◆ Instructions for the task
Give the data again exactly as it appears, excluding any pictures.

◆ Data supplied
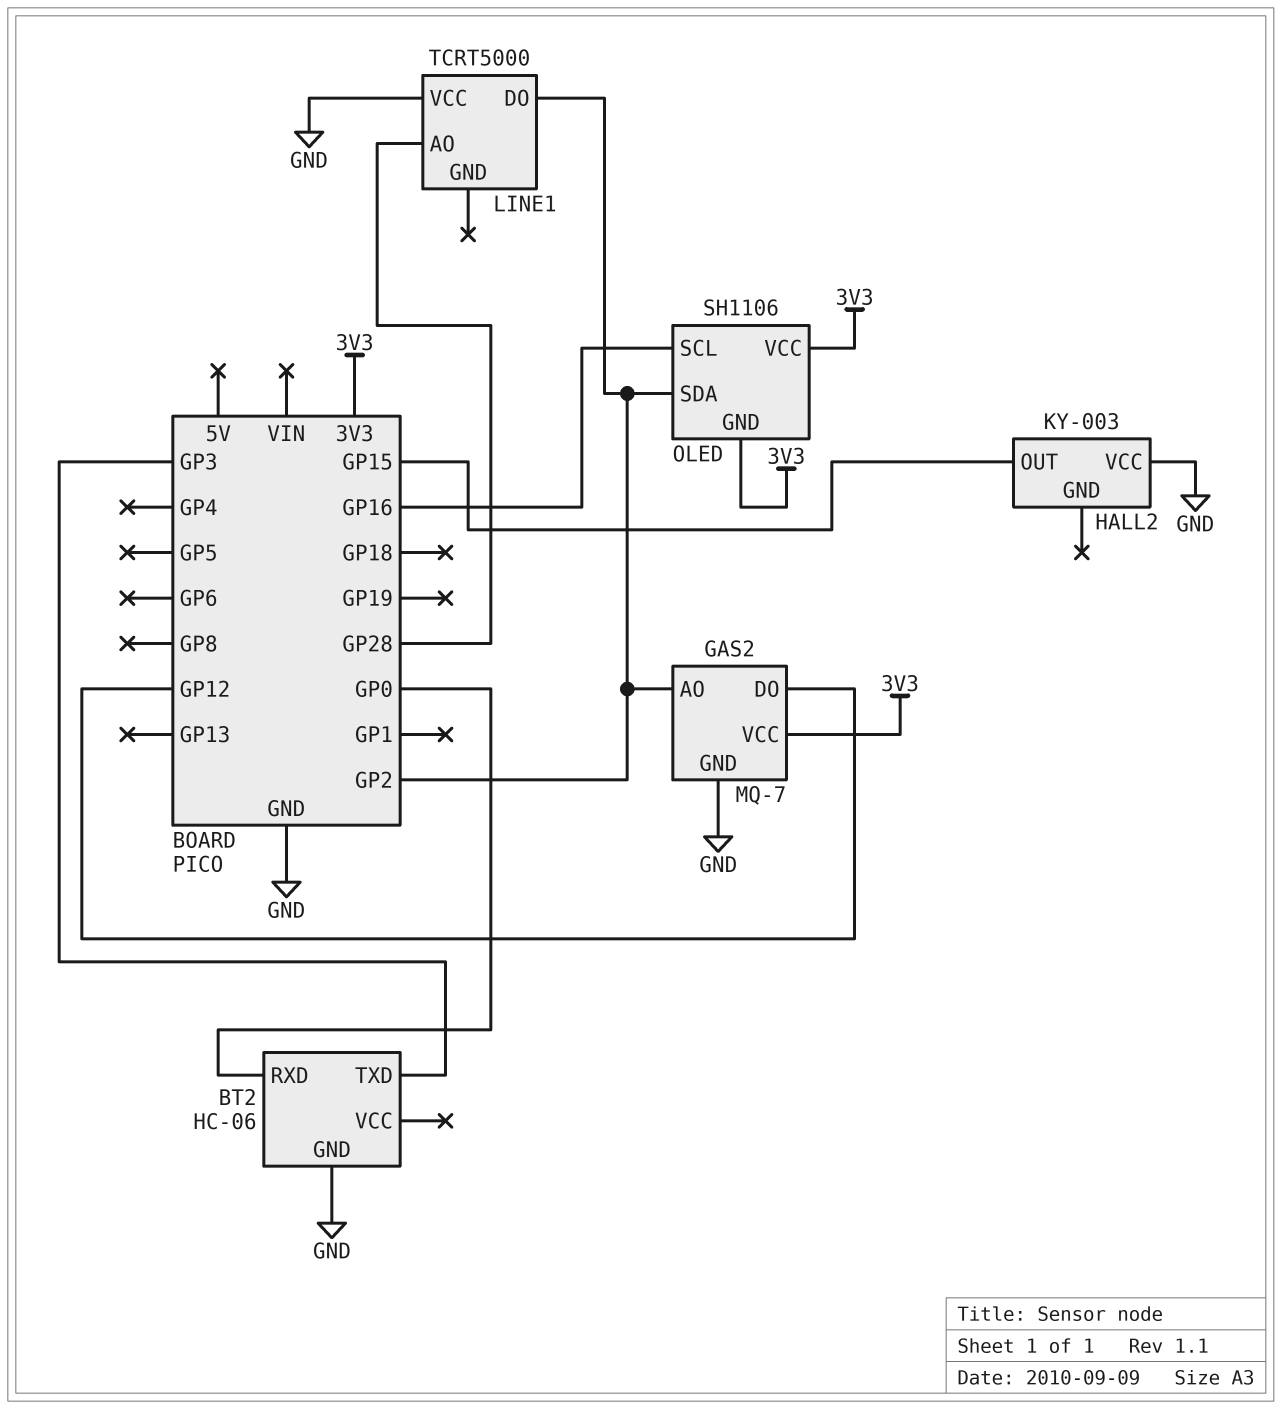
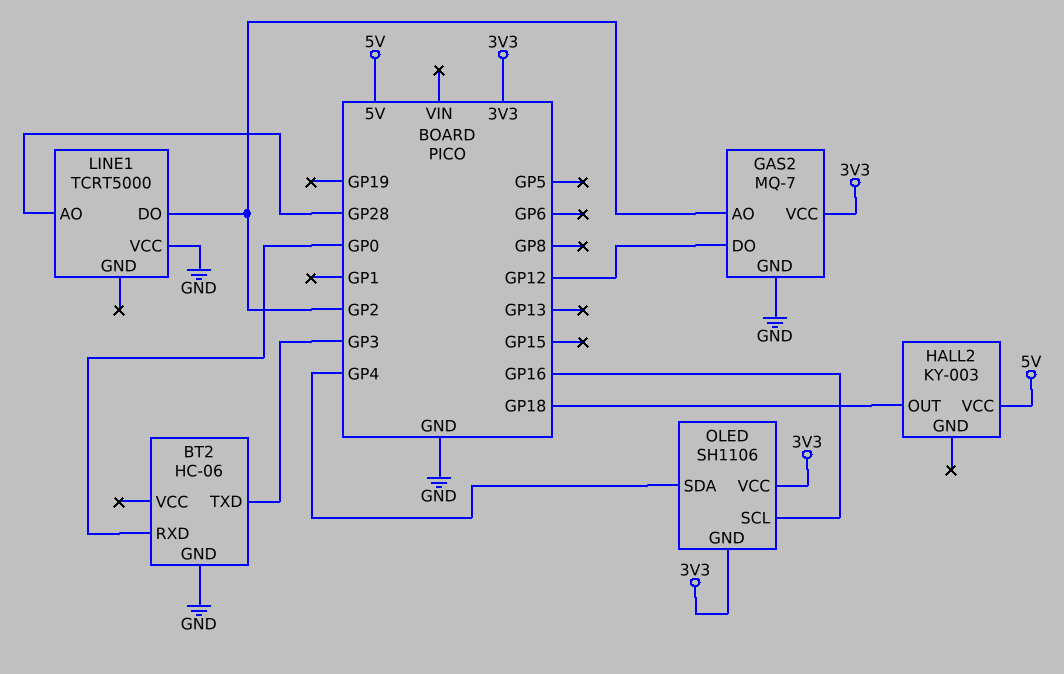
HALL2 pin OUT: GP15 -> GP18
HALL2 pin VCC: GND -> 5V
OLED pin SDA: GP2 -> GP4

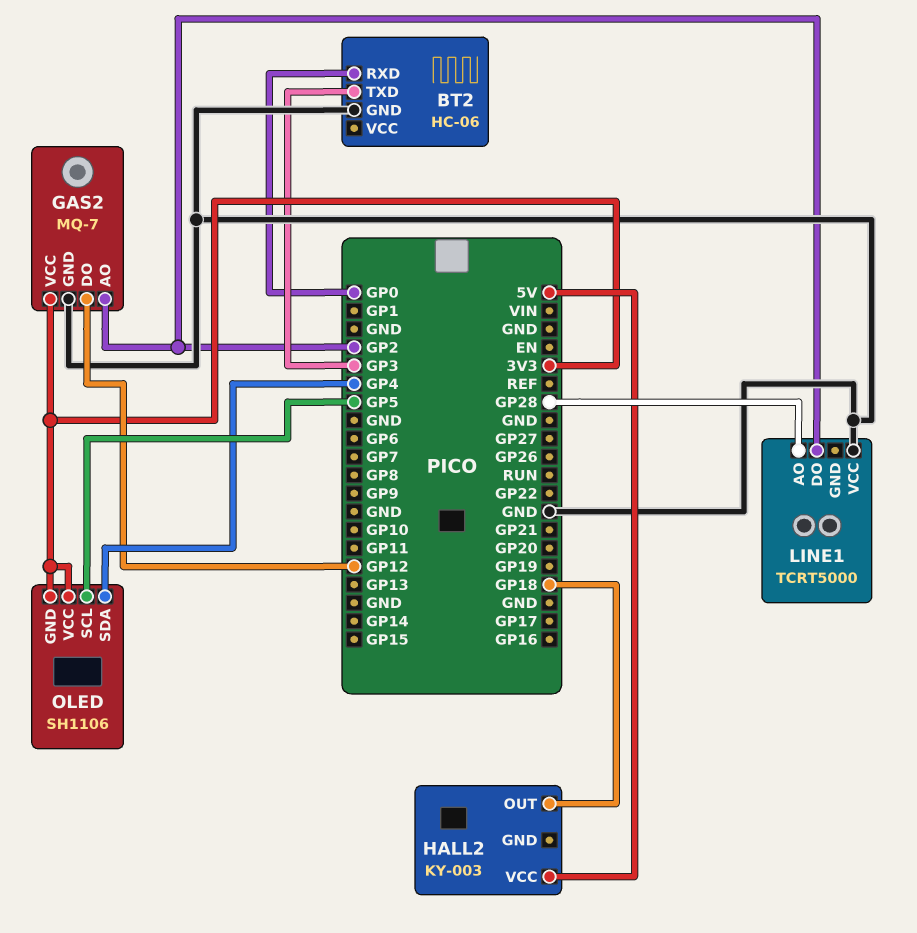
OLED pin SCL: GP16 -> GP5

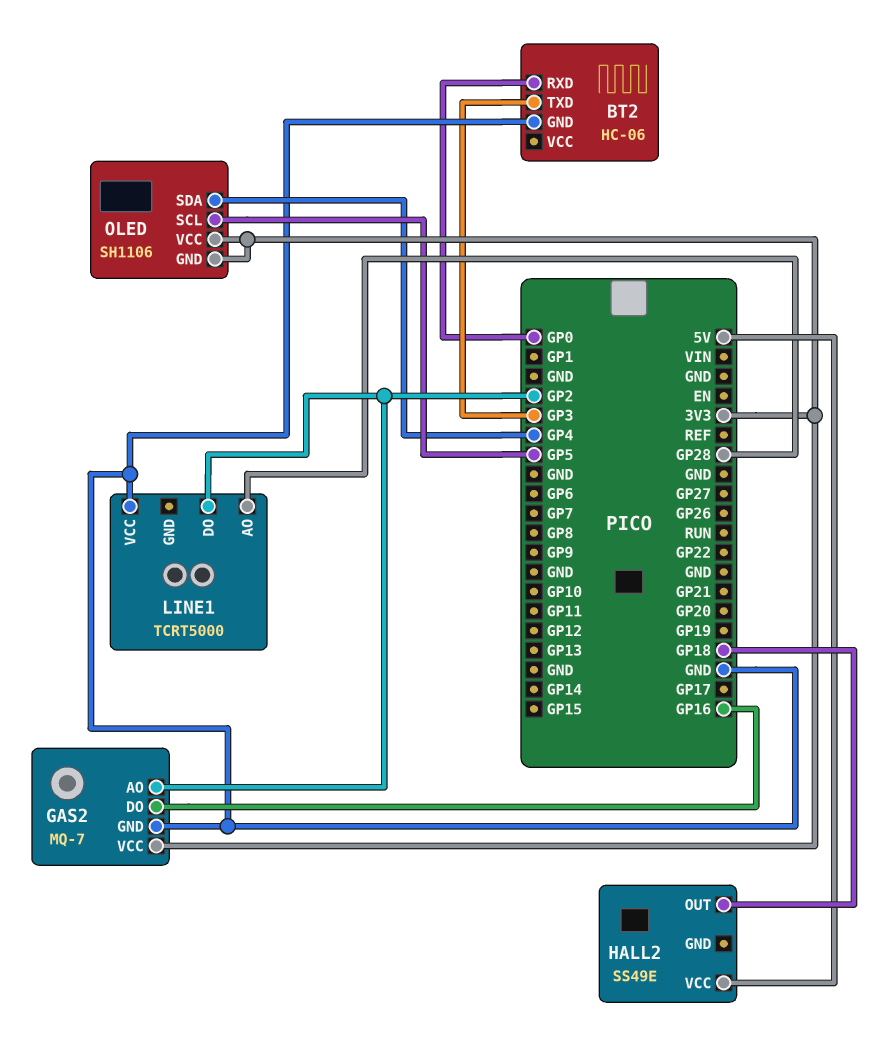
GAS2 pin DO: GP12 -> GP16
HALL2: KY-003 -> SS49E

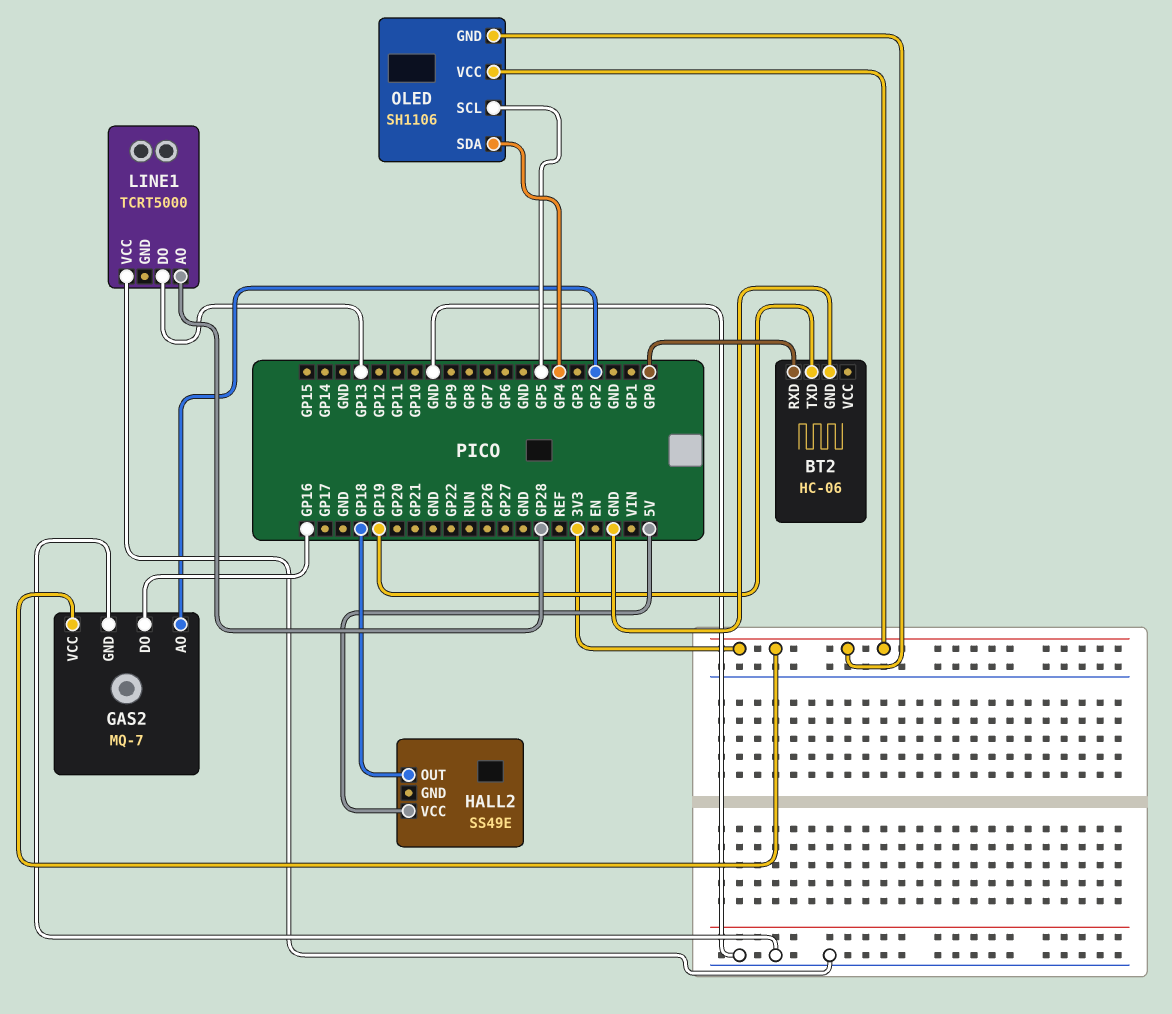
BT2 pin TXD: GP3 -> GP19
LINE1 pin DO: GP2 -> GP13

◆ Exercise answer
HALL2 pin OUT: GP15 -> GP18
HALL2 pin VCC: GND -> 5V
OLED pin SDA: GP2 -> GP4

OLED pin SCL: GP16 -> GP5

GAS2 pin DO: GP12 -> GP16
HALL2: KY-003 -> SS49E

BT2 pin TXD: GP3 -> GP19
LINE1 pin DO: GP2 -> GP13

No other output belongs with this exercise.